Among the entries below, please repeat exactly and only the lines from the line containing "camera: 65 degrees left, 0 degrees up" to the line containing "(558, 164) = (242, 198): pink", both lines included.

[Object state comparisons]
——
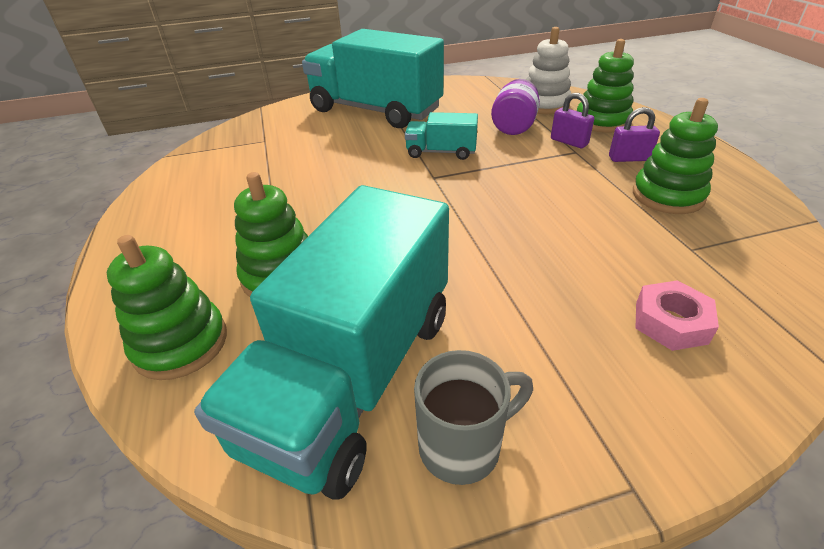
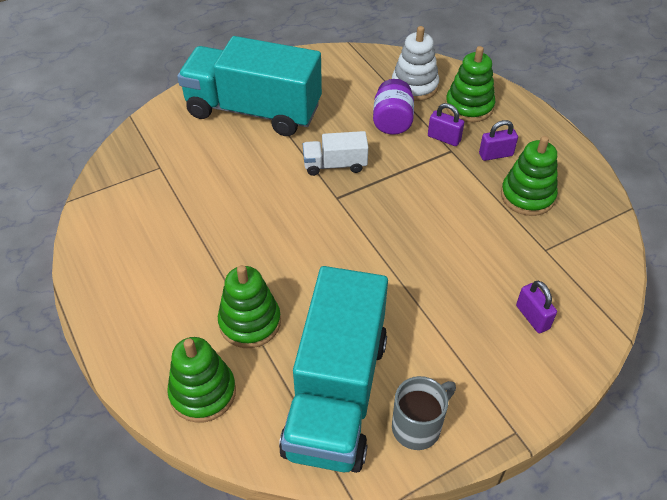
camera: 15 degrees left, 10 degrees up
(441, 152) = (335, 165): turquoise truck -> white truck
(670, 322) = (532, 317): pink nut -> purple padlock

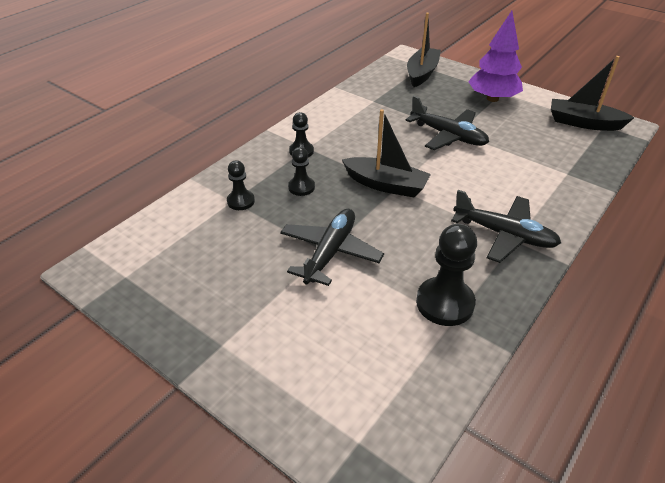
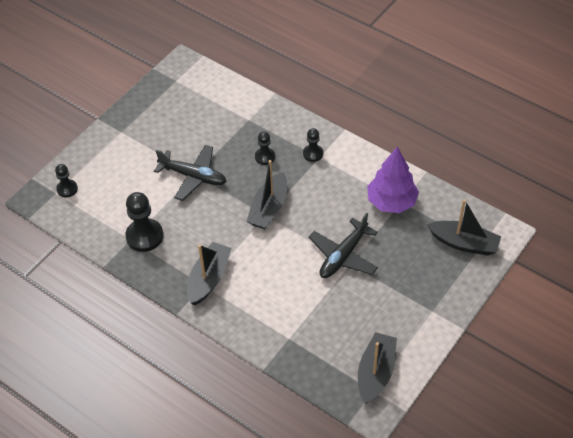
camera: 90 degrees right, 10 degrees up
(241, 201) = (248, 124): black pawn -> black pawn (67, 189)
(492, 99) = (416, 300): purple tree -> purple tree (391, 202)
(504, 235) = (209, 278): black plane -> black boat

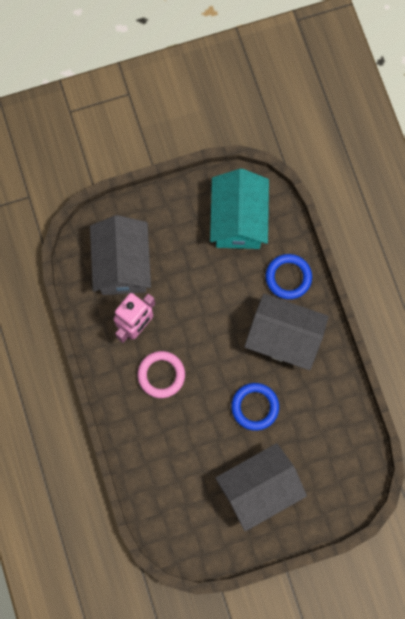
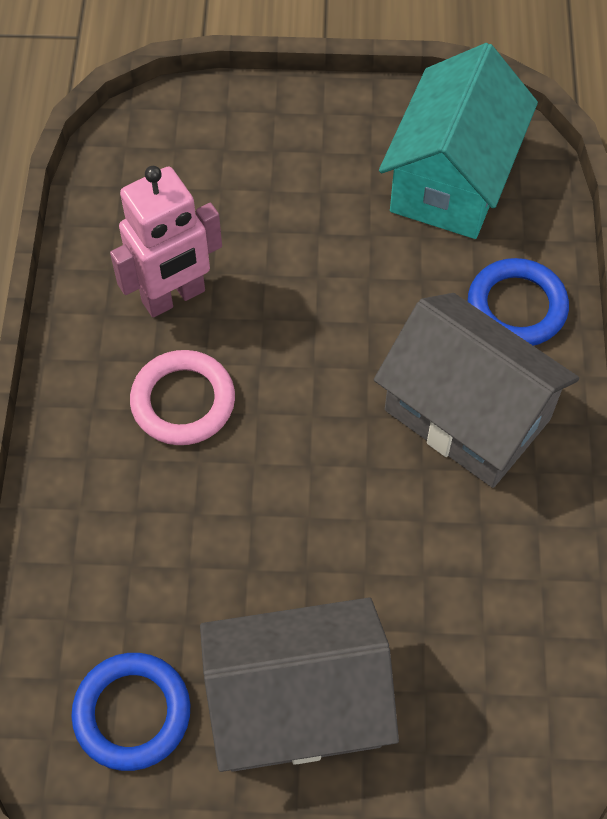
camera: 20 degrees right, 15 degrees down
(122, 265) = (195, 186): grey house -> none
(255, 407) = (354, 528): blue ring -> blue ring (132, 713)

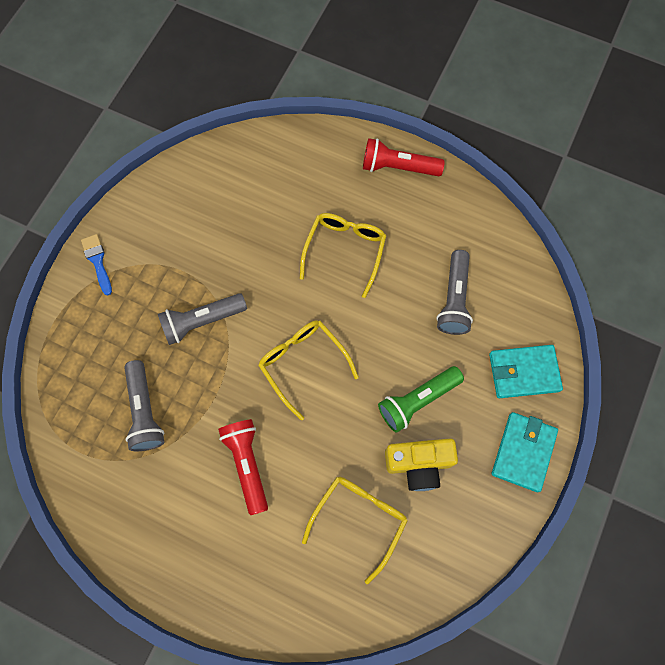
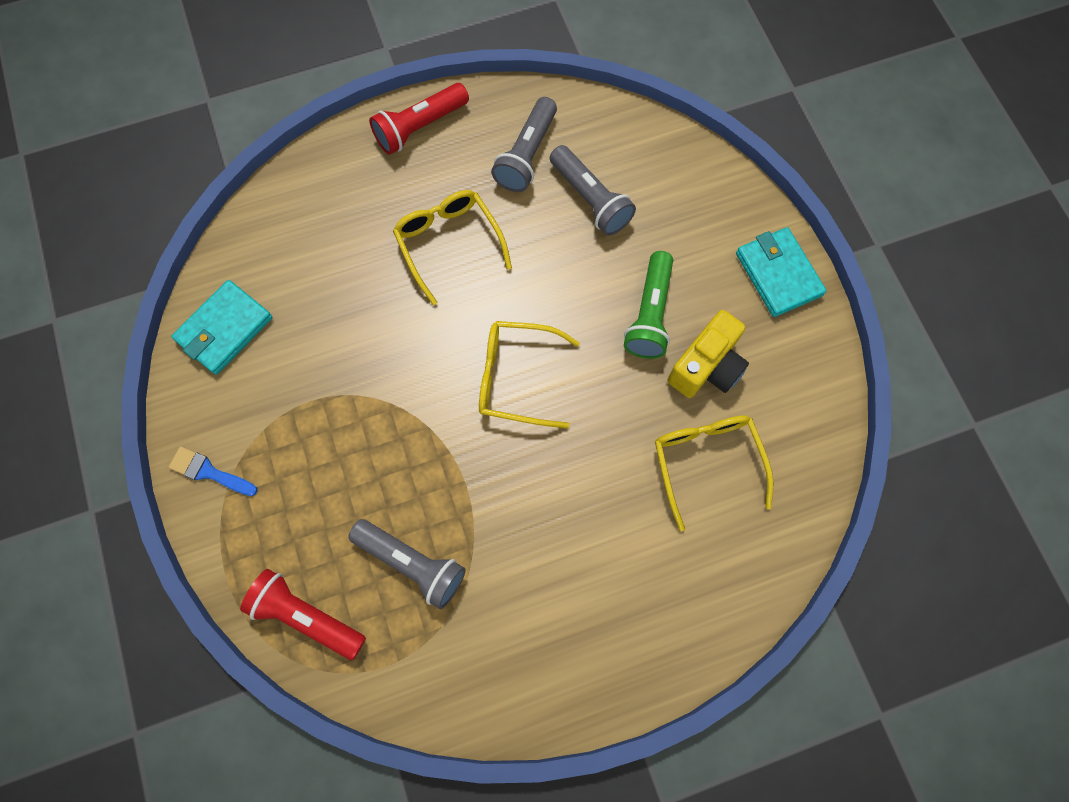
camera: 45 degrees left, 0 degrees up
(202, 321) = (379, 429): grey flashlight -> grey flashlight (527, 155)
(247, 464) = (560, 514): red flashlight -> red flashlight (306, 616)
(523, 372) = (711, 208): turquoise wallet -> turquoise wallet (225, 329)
——
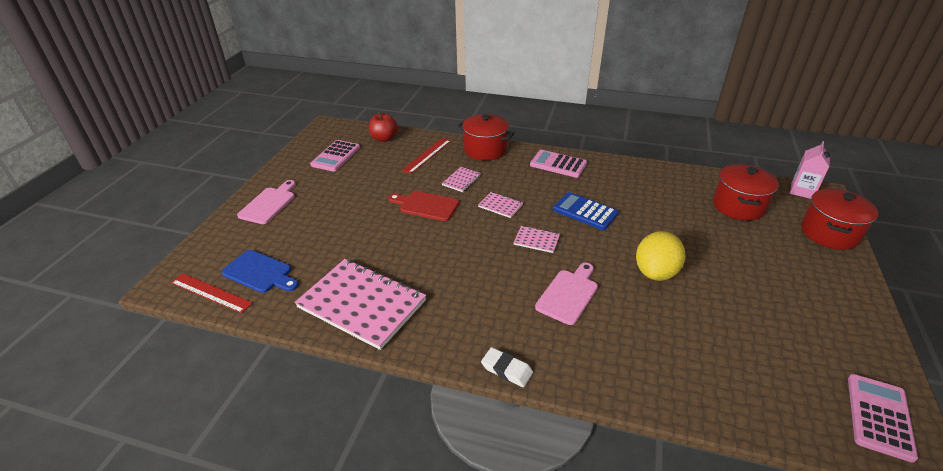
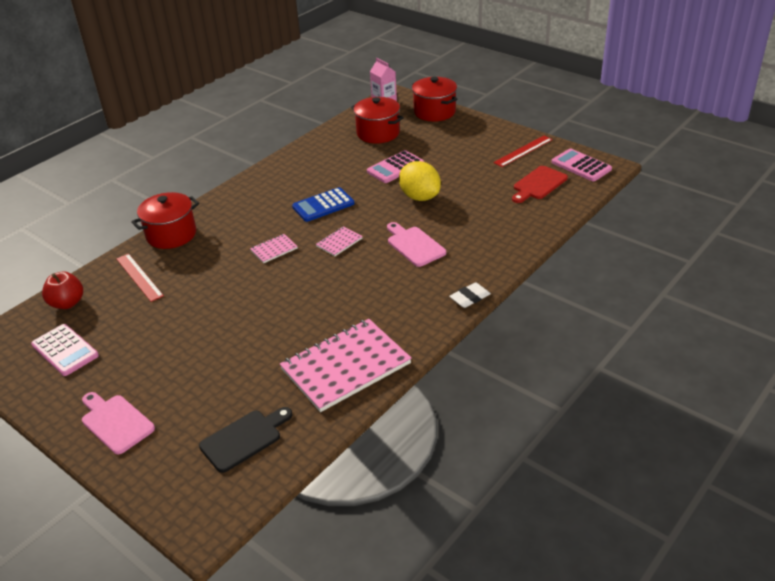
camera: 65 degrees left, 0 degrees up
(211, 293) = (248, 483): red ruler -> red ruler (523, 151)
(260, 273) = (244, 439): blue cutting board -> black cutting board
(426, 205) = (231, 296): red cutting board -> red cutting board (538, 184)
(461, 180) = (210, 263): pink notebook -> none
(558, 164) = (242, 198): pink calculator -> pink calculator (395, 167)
——
> **Task solution**
camera: 65 degrees left, 0 degrees up
(211, 293) = (248, 483): red ruler -> red ruler (523, 151)
(260, 273) = (244, 439): blue cutting board -> black cutting board
(426, 205) = (231, 296): red cutting board -> red cutting board (538, 184)
(461, 180) = (210, 263): pink notebook -> none
(558, 164) = (242, 198): pink calculator -> pink calculator (395, 167)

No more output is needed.